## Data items
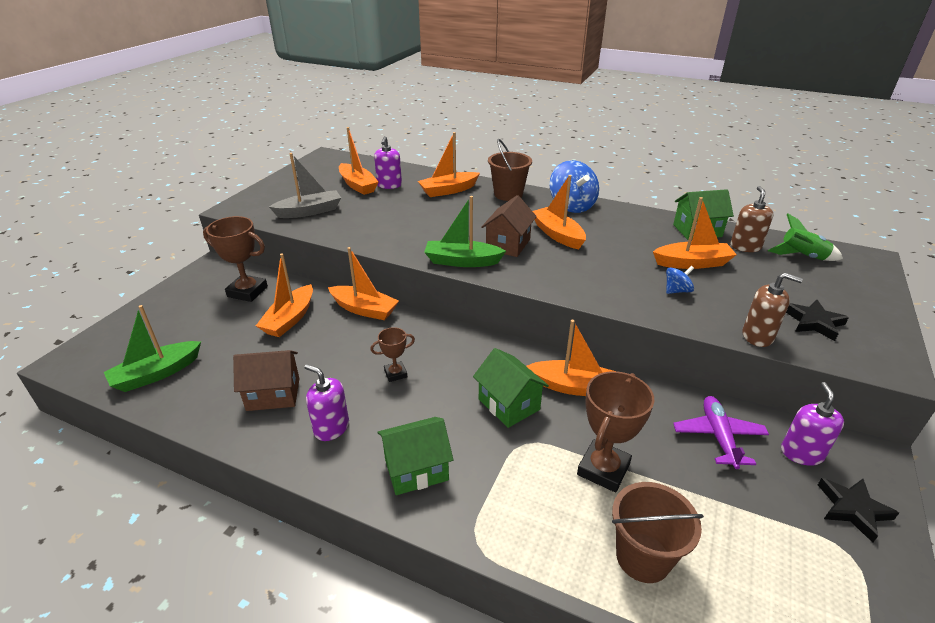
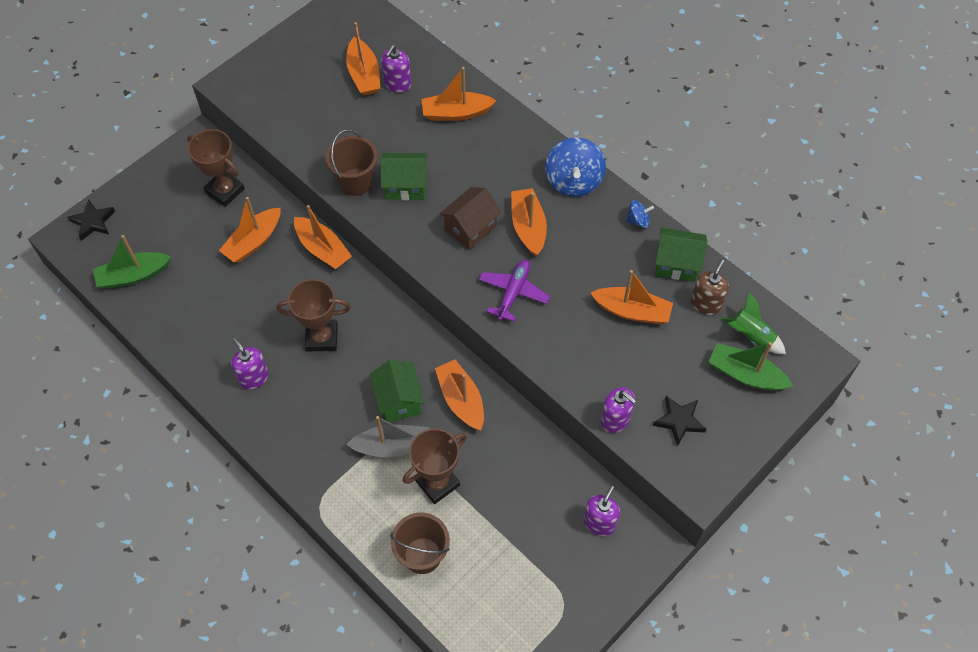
camera: 20 degrees right, 25 degrees up
(273, 394) = (219, 328): brown house -> none
(309, 211) = (299, 112): grey boat -> grey boat (392, 446)
(395, 374) = (322, 338): brown trophy -> brown trophy, size x1.82
(416, 469) = (302, 436): green house -> green house (405, 186)
(462, 261) = (414, 240): green boat -> green boat (745, 374)
(508, 194) = (517, 139): brown bucket -> brown bucket (355, 182)
(573, 386) = (461, 400): orange boat -> orange boat turned 150 degrees counterclockwise
(677, 291) = (588, 343): blue spinning top -> blue spinning top (638, 220)
(718, 436) = (546, 486): purple plane -> purple plane (513, 293)
(757, 336) = (615, 419): brown soap dispenser -> purple soap dispenser
(852, 509) = (596, 576): black star -> black star (93, 222)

## AIM OF THE EXERCISE
Check every line above for the string "brown" and copy those that have it.

## FINAL ANSWER
(273, 394) = (219, 328): brown house -> none
(395, 374) = (322, 338): brown trophy -> brown trophy, size x1.82
(508, 194) = (517, 139): brown bucket -> brown bucket (355, 182)
(757, 336) = (615, 419): brown soap dispenser -> purple soap dispenser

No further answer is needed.